Work required: Pick out all lines of the entries that include the word "size" and copy them.

Material for this task:
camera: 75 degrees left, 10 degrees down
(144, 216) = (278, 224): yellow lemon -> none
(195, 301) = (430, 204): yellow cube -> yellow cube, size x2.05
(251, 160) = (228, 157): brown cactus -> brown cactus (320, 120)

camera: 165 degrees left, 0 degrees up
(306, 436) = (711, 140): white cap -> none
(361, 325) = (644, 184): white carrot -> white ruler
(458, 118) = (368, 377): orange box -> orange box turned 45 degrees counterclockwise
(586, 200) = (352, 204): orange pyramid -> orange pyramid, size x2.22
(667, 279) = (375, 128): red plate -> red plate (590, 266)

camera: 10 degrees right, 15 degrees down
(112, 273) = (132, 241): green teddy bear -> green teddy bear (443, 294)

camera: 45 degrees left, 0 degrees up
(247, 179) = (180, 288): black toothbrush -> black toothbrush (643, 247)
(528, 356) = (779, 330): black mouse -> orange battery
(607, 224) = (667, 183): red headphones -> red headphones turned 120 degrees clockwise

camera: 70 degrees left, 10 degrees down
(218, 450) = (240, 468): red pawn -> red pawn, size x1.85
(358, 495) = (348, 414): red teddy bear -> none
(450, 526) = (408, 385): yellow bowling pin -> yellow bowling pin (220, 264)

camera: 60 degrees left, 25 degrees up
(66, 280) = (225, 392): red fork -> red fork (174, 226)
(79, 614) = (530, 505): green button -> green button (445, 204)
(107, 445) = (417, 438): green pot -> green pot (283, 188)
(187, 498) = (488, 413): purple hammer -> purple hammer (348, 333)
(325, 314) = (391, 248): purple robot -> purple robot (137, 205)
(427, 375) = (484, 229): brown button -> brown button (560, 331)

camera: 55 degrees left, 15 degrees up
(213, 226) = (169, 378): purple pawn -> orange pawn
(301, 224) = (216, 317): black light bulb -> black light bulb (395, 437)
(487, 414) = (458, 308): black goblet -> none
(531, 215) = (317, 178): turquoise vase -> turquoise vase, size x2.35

Reply:
(195, 301) = (430, 204): yellow cube -> yellow cube, size x2.05
(586, 200) = (352, 204): orange pyramid -> orange pyramid, size x2.22
(218, 450) = (240, 468): red pawn -> red pawn, size x1.85
(531, 215) = (317, 178): turquoise vase -> turquoise vase, size x2.35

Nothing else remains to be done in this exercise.